(The input)
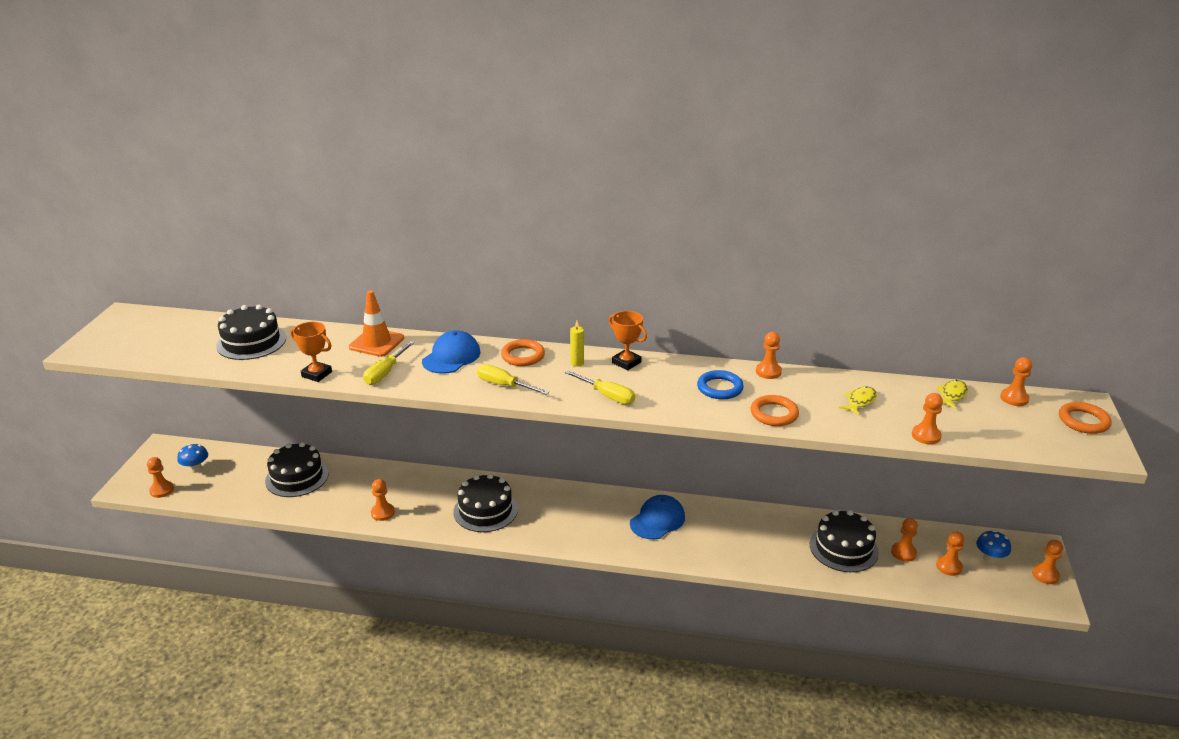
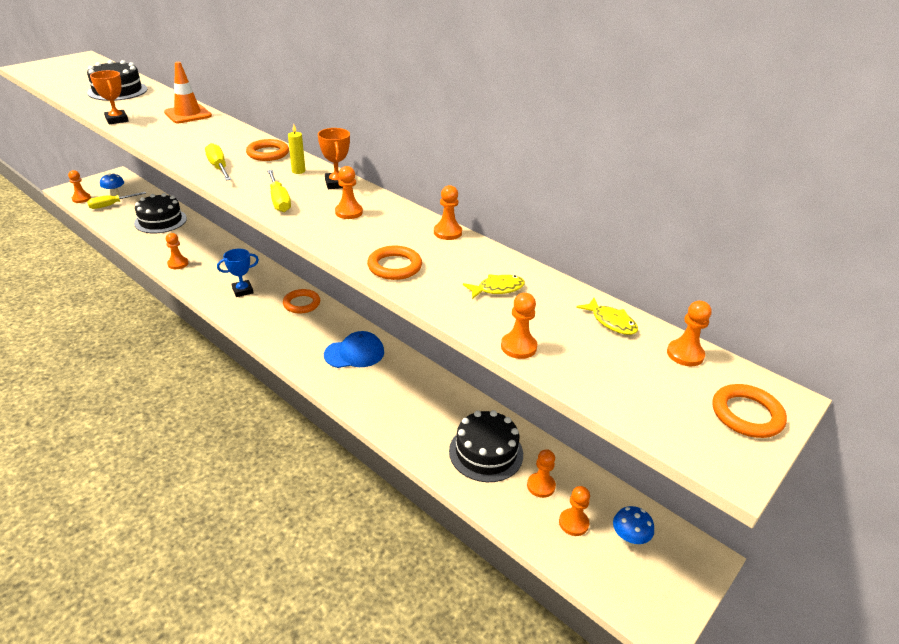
camera: 30 degrees right, 5 degrees up
(385, 372) = (158, 133): yellow screwdriver -> yellow screwdriver (111, 205)
(451, 357) = (218, 138): blue cap -> none
(485, 510) = (242, 290): black cake -> blue trophy
(556, 498) = (301, 303): none -> orange ring
(720, 388) = (381, 229): blue ring -> none
(952, 395) = (611, 322): yellow fish -> yellow fish turned 75 degrees clockwise
(1045, 575) = (677, 589): orange pawn -> orange pawn (349, 212)

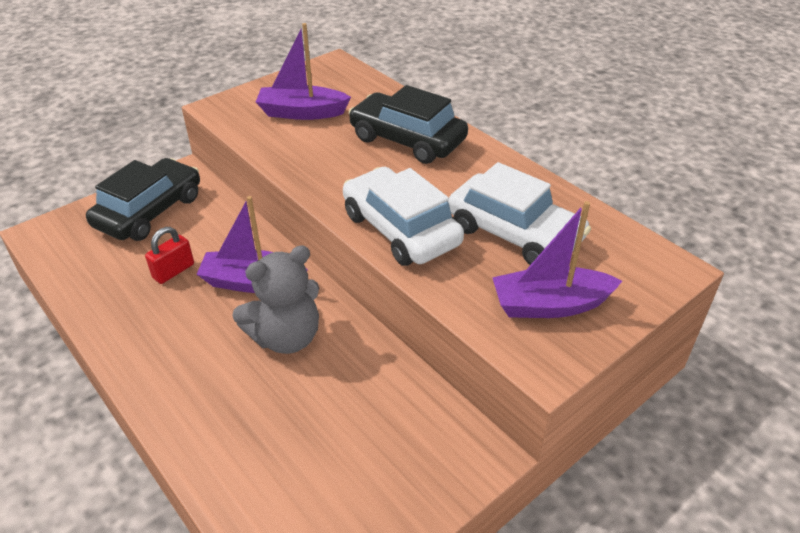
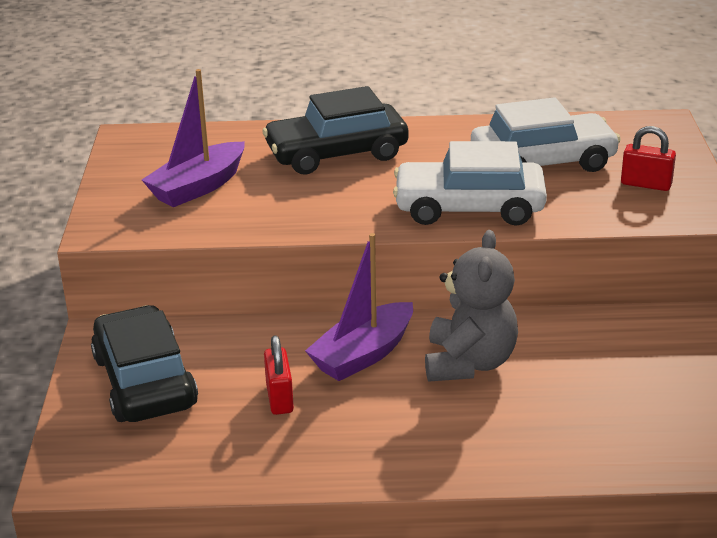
camera: 50 degrees left, 10 degrees down
(550, 305) = (646, 184): purple boat -> red padlock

(What this task involves) Where a line contains "(1045, 575) = (677, 589): orange", begin there and set down exactly each line through the end of the data above, omitting any pictures.

(Result of this task)
(1045, 575) = (677, 589): orange pawn -> orange pawn (349, 212)

camera: 50 degrees left, 10 degrees down
(550, 305) = (646, 184): purple boat -> red padlock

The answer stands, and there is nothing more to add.